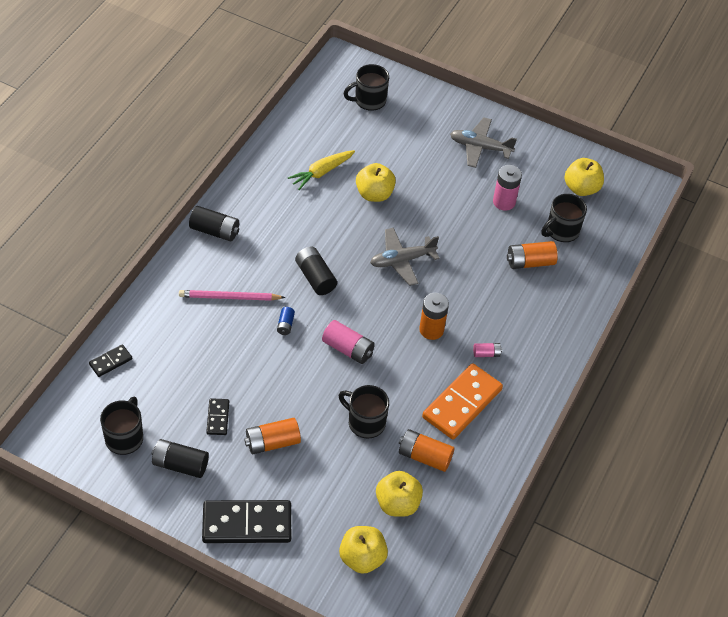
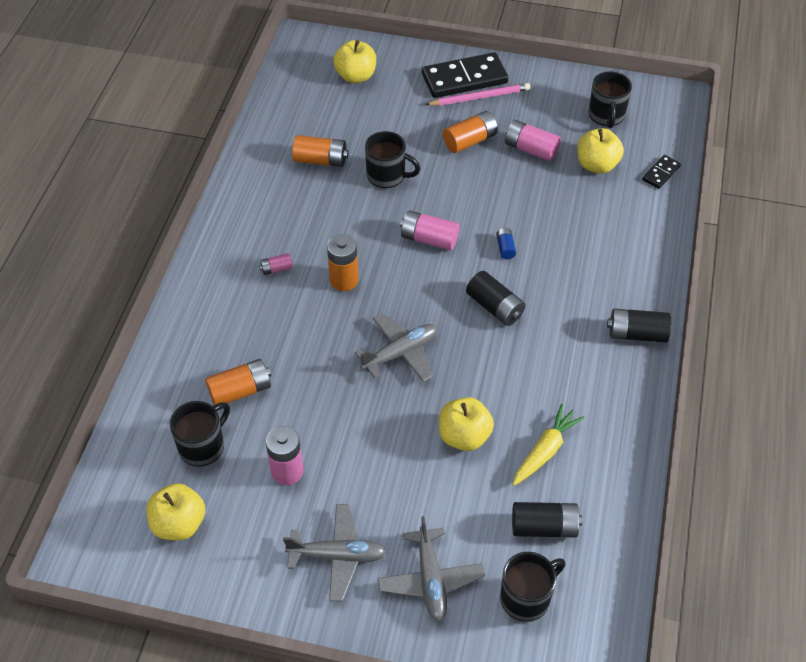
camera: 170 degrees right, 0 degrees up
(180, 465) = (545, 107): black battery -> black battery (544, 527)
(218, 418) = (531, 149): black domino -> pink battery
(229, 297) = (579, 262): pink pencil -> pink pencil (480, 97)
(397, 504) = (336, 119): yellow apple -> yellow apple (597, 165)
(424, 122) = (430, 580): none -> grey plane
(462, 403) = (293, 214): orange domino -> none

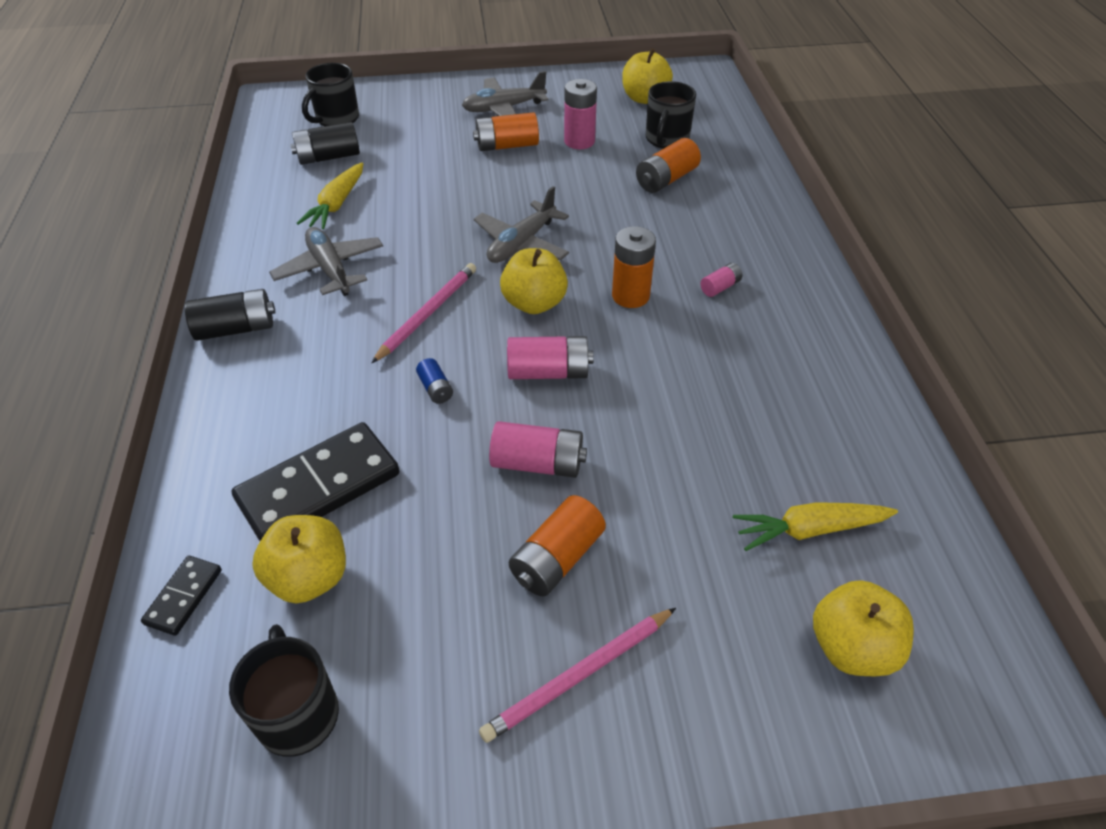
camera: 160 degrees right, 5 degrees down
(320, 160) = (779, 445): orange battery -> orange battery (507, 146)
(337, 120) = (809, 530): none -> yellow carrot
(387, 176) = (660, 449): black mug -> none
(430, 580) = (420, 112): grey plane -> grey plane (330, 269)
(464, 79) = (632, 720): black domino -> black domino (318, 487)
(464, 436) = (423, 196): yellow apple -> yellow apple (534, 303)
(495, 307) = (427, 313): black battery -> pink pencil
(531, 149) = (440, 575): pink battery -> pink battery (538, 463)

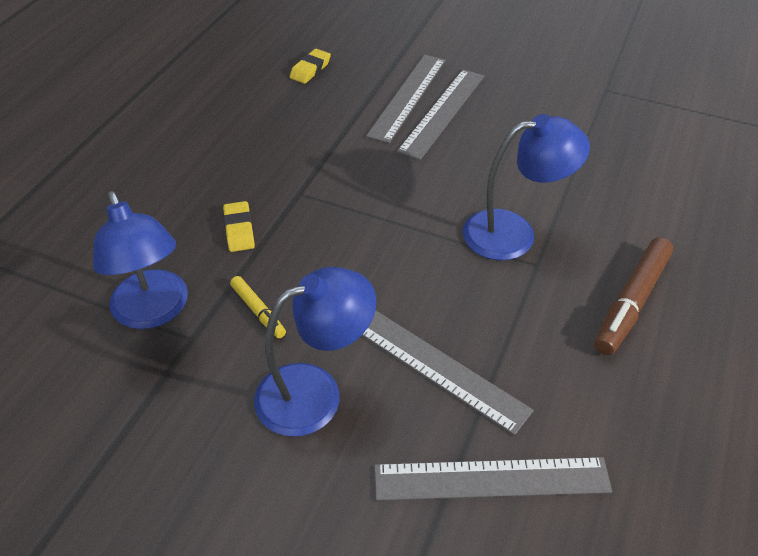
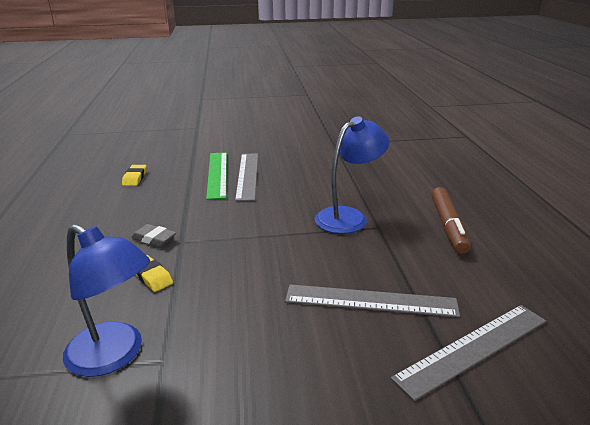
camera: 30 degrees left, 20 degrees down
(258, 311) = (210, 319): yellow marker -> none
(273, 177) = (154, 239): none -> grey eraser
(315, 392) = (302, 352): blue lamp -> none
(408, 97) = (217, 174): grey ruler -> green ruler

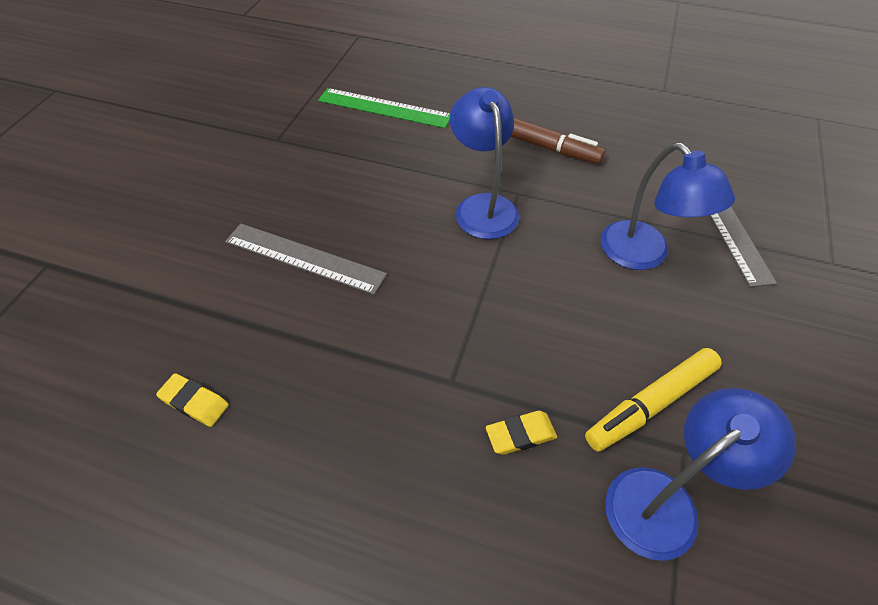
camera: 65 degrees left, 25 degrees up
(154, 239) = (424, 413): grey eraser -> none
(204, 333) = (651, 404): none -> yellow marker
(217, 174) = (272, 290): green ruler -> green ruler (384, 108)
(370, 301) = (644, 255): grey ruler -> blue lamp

--

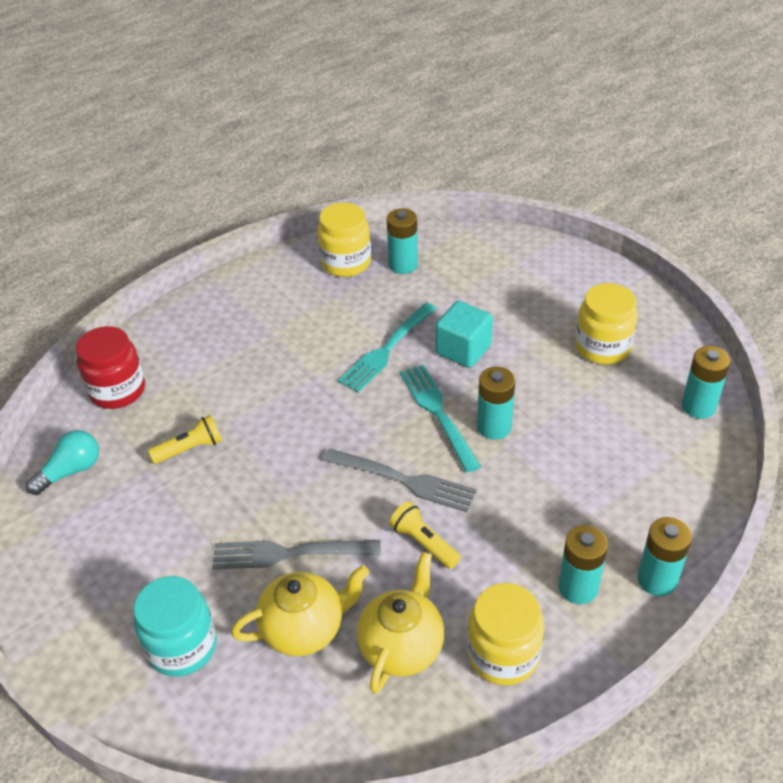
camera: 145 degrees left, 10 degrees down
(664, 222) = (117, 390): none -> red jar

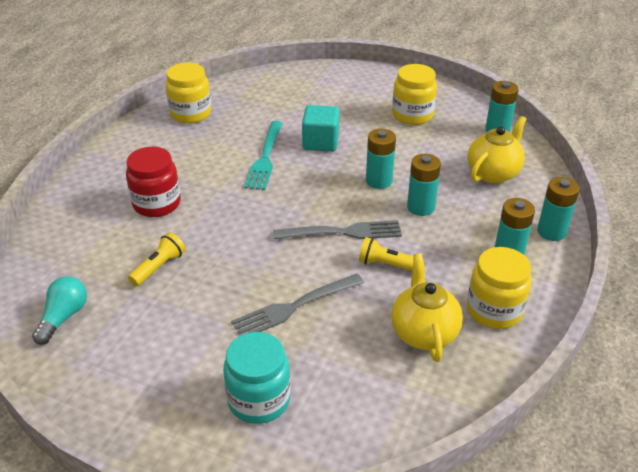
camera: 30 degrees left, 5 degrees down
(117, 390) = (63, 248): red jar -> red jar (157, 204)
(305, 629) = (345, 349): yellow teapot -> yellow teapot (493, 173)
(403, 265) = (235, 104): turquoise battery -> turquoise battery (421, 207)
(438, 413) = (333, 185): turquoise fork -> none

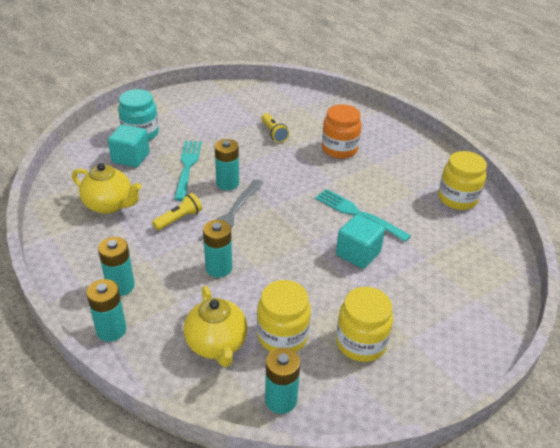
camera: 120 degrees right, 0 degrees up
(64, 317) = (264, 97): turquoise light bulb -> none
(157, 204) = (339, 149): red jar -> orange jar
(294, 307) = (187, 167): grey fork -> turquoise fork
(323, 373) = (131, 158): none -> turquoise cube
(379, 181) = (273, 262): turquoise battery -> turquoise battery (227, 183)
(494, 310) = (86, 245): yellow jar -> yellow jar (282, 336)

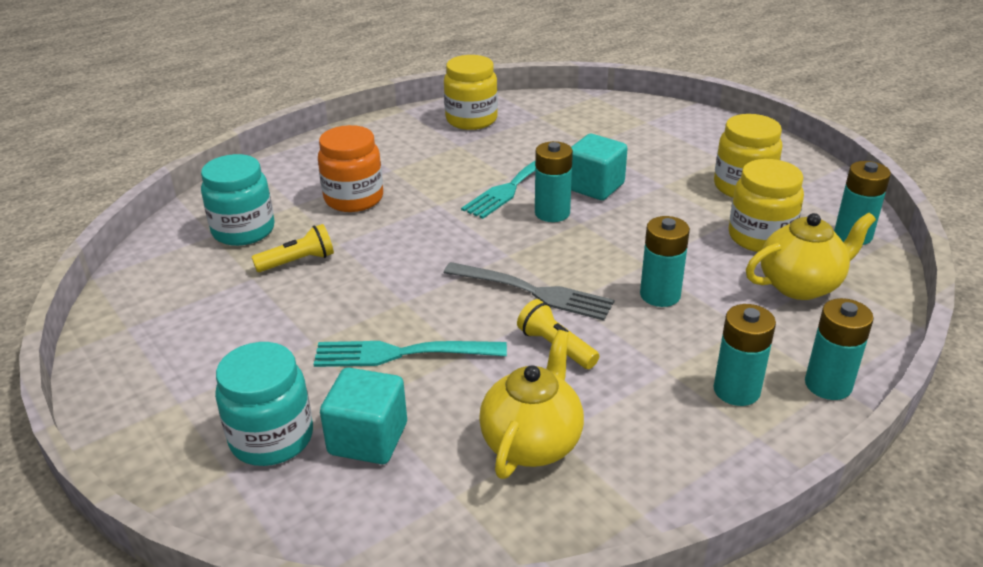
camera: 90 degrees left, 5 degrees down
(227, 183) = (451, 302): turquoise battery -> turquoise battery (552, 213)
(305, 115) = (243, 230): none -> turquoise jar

◆ **Aim of the task**: What you return must match, character for character, the lines above from the one with "(229, 297) = (579, 262): pink" through the one with "(387, 176) = (660, 449): black mug -> none", minus any pictures.

◆ **Solution**:
(229, 297) = (579, 262): pink pencil -> pink pencil (480, 97)
(397, 504) = (336, 119): yellow apple -> yellow apple (597, 165)
(424, 122) = (430, 580): none -> grey plane
(462, 403) = (293, 214): orange domino -> none

camera: 160 degrees right, 5 degrees down
(320, 160) = (779, 445): orange battery -> orange battery (507, 146)
(337, 120) = (809, 530): none -> yellow carrot
(387, 176) = (660, 449): black mug -> none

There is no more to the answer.